*Work to complete*
Reproduce verbatim the lines of the material below, starting at the line with "grey brick B4:C4" and ending at the line with "grey plate J4:K5", both inclusive; skip the rest.

*Data in this exercise*
══════
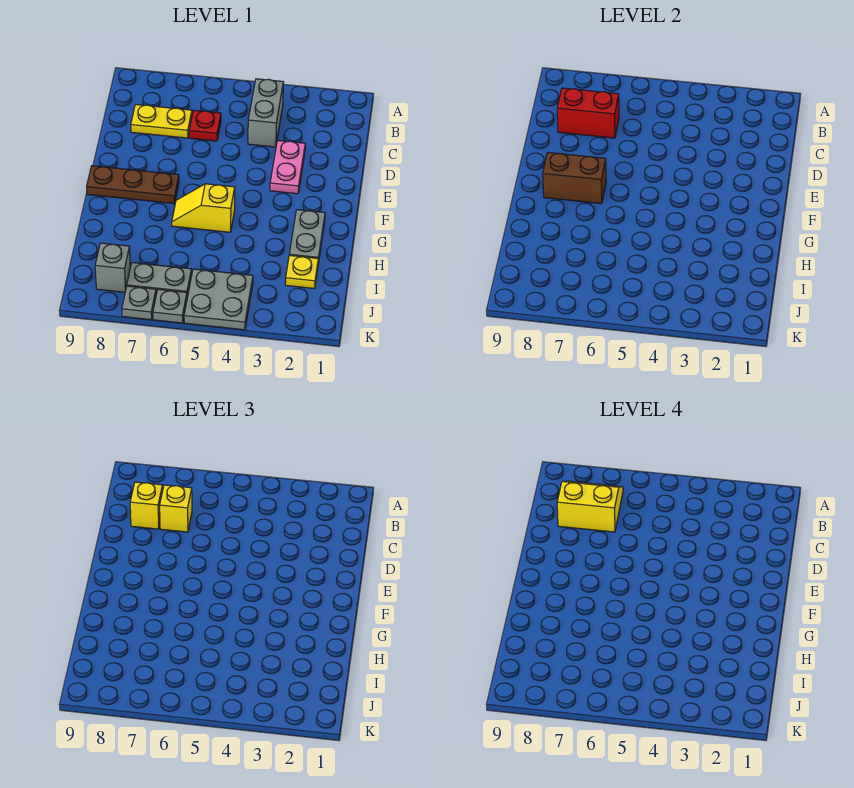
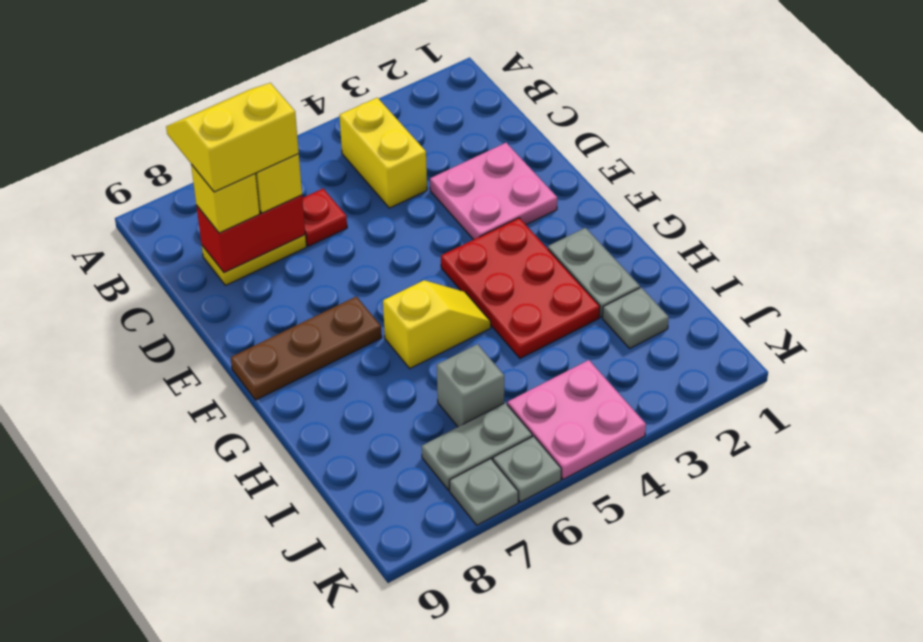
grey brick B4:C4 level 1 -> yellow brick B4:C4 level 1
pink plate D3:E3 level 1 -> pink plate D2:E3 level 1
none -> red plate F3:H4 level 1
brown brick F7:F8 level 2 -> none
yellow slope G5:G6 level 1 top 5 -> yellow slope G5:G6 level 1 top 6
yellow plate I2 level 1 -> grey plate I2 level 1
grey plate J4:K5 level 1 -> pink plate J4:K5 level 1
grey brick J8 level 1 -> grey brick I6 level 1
══════
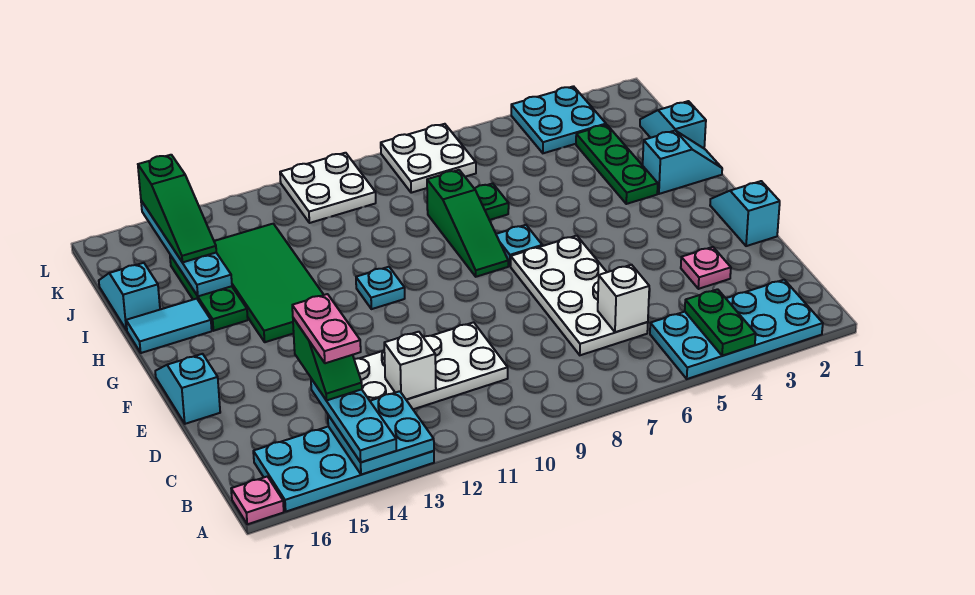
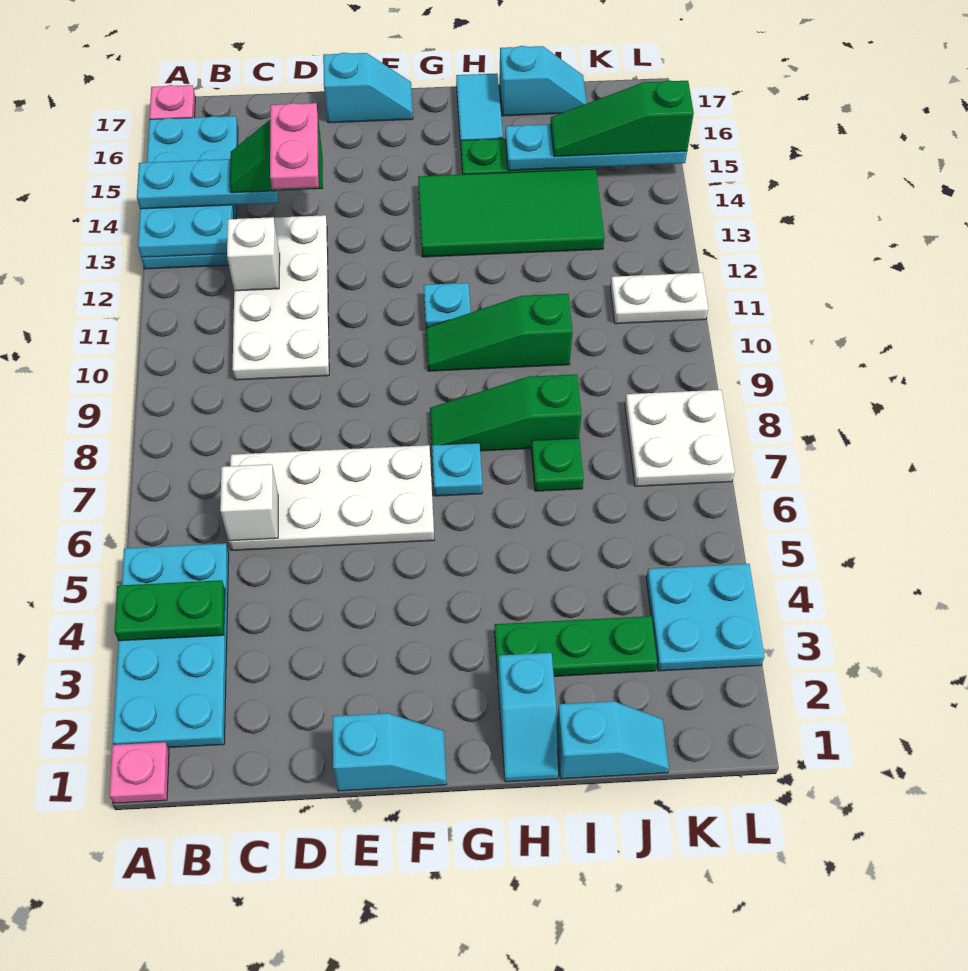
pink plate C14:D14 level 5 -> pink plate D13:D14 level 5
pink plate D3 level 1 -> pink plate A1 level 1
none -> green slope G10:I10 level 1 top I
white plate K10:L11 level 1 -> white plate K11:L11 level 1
══════
*Exercise response*
grey brick B4:C4 level 1 -> yellow brick B4:C4 level 1
pink plate D3:E3 level 1 -> pink plate D2:E3 level 1
none -> red plate F3:H4 level 1
brown brick F7:F8 level 2 -> none
yellow slope G5:G6 level 1 top 5 -> yellow slope G5:G6 level 1 top 6
yellow plate I2 level 1 -> grey plate I2 level 1
grey plate J4:K5 level 1 -> pink plate J4:K5 level 1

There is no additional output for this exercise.